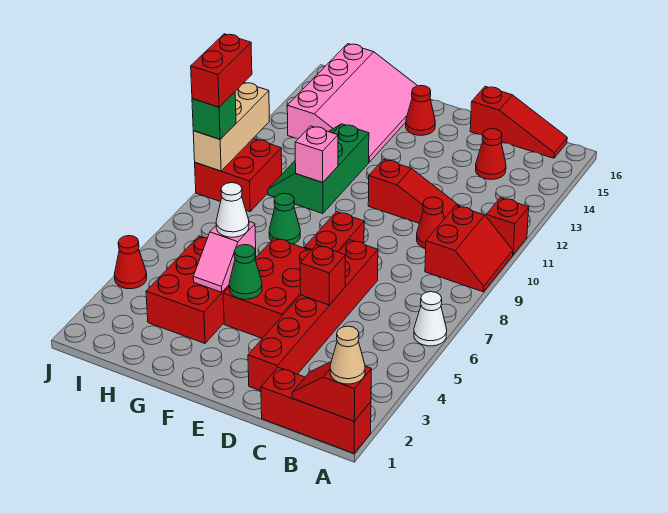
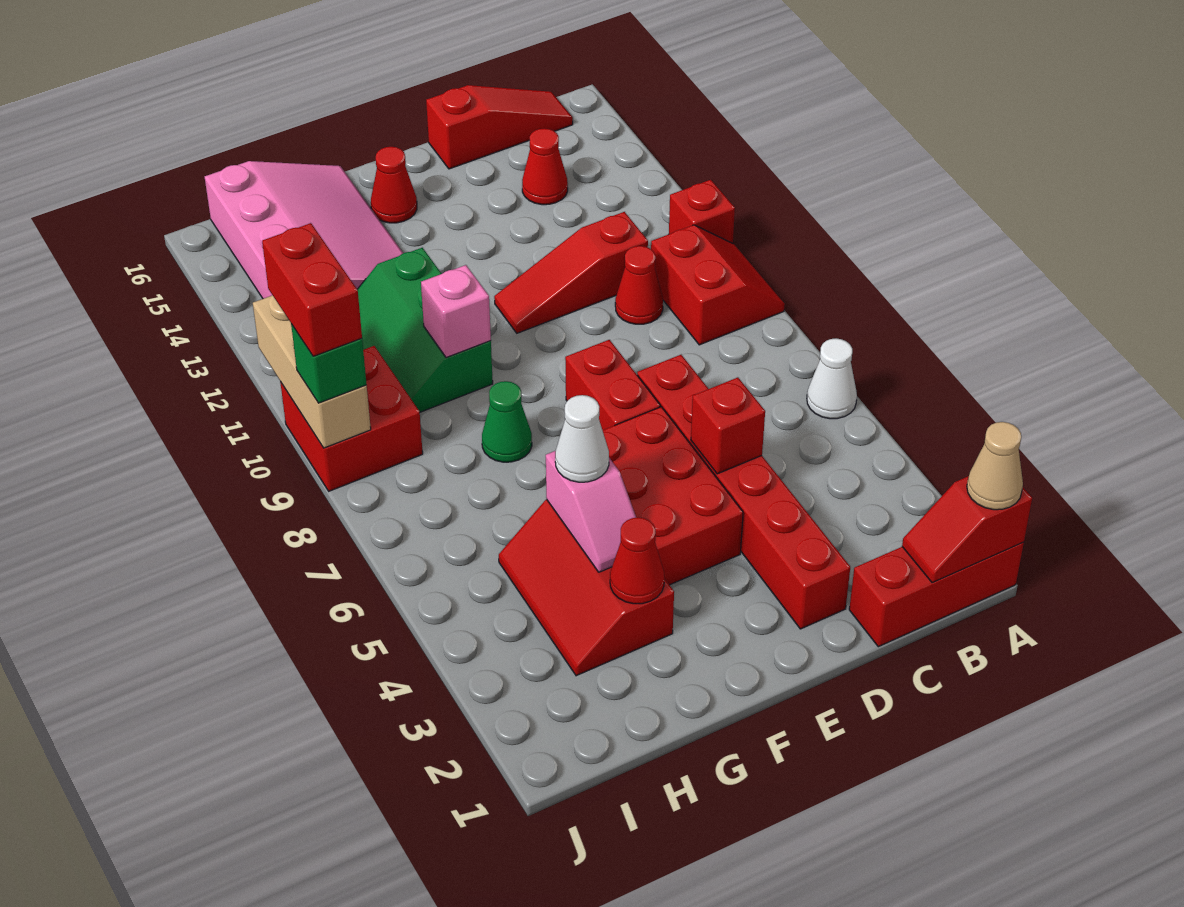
red slope C11:E11 level 1 top E -> red slope C11:E11 level 1 top C
green cone F4 level 2 -> none
red brick G3:H5 level 1 -> red slope G3:H5 level 1 top G
red cone J4 level 1 -> red cone G3 level 2

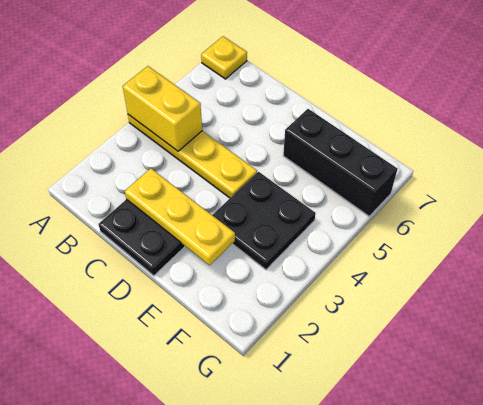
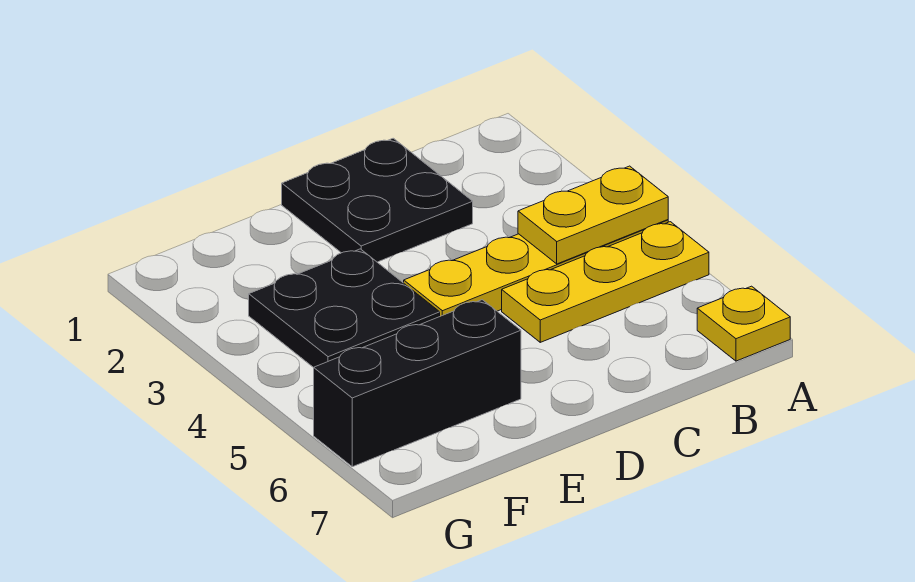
yellow brick A4:B4 level 2 -> yellow plate A4:B4 level 2
yellow plate C2:E2 level 2 -> yellow plate A5:C5 level 1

§ WHAT YOU ARE ASKED TO DO
Nothing but the lines from the one containing "green cone F4 level 2 -> none" through the last line of the listing should be copied, each word for word and without pictures.

§ ANSWER SECTION
green cone F4 level 2 -> none
red brick G3:H5 level 1 -> red slope G3:H5 level 1 top G
red cone J4 level 1 -> red cone G3 level 2

yellow brick A4:B4 level 2 -> yellow plate A4:B4 level 2
yellow plate C2:E2 level 2 -> yellow plate A5:C5 level 1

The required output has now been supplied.